→ Work to be completed
Restate word for word the lines in the listing below, starting at the line containing "(207, 238) = (431, 264): grey fish -> none" and ending at the line containing "(447, 241) = (386, 408): none -> grey rocket", both included; leave out the rest.

→ Extracted information
· · ·

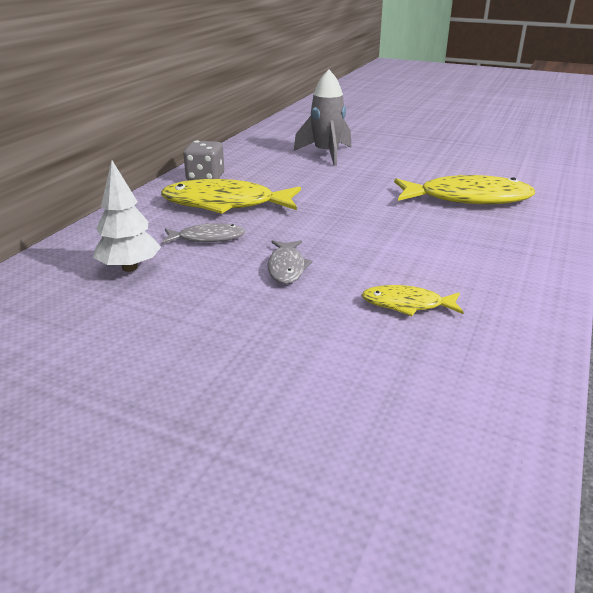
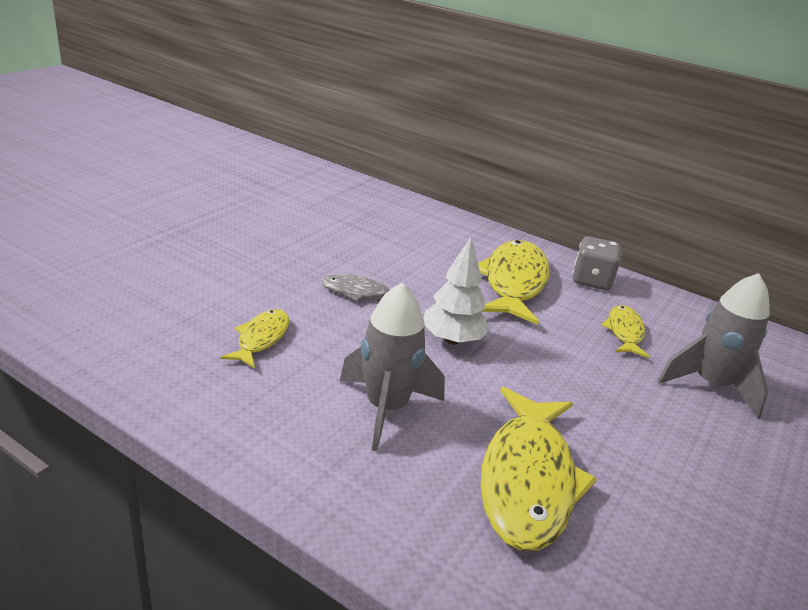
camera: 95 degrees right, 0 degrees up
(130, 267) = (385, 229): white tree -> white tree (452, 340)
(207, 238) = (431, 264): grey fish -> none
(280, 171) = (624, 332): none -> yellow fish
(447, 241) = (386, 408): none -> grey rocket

· · ·

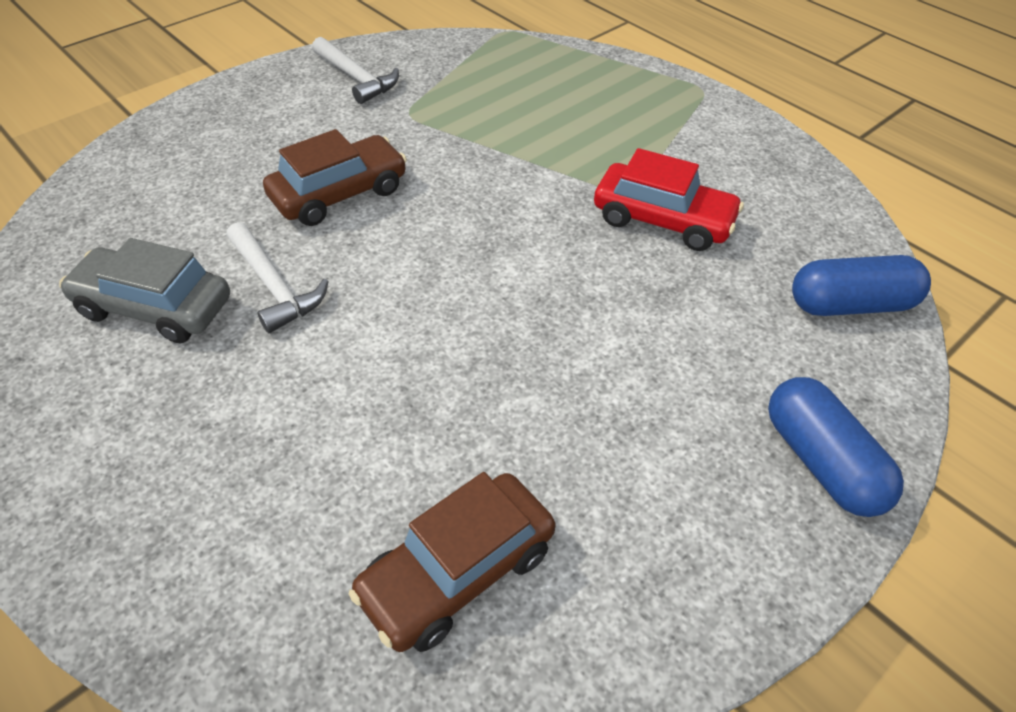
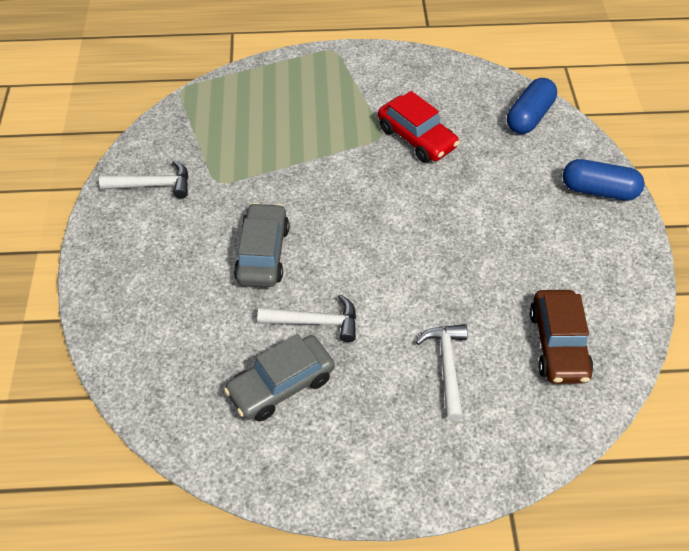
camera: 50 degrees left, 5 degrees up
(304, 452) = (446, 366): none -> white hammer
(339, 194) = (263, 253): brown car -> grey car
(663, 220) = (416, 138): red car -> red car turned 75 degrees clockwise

· · ·

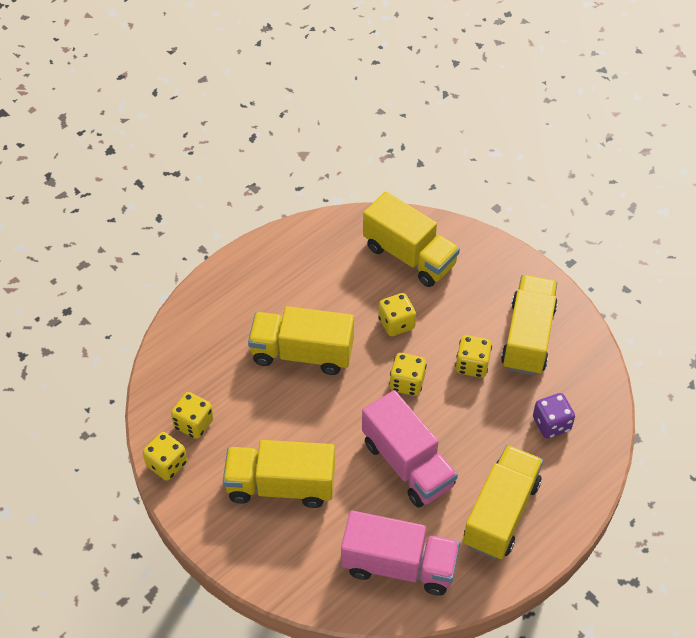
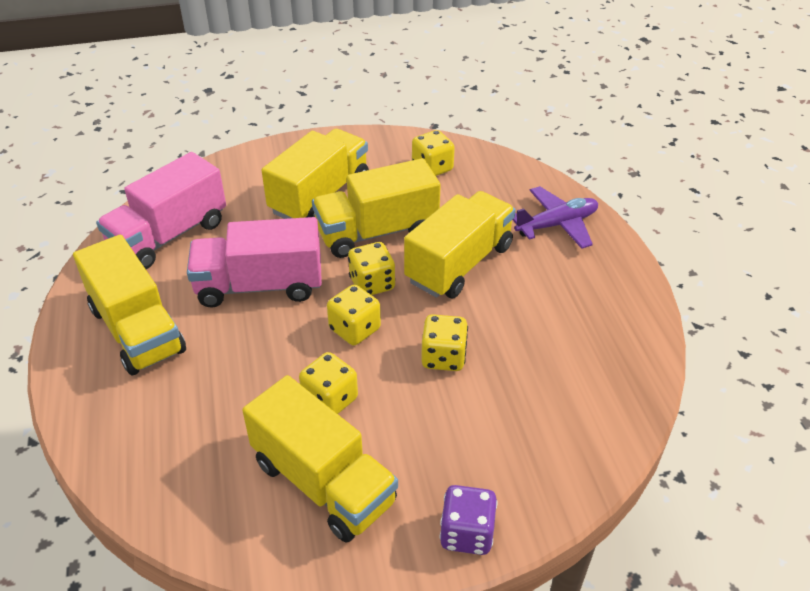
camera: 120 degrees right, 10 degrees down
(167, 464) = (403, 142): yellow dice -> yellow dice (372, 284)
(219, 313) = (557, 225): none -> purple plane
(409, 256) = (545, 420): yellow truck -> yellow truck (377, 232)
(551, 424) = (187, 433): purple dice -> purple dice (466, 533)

· · ·

→ The answer
(207, 238) = (431, 264): grey fish -> none
(280, 171) = (624, 332): none -> yellow fish
(447, 241) = (386, 408): none -> grey rocket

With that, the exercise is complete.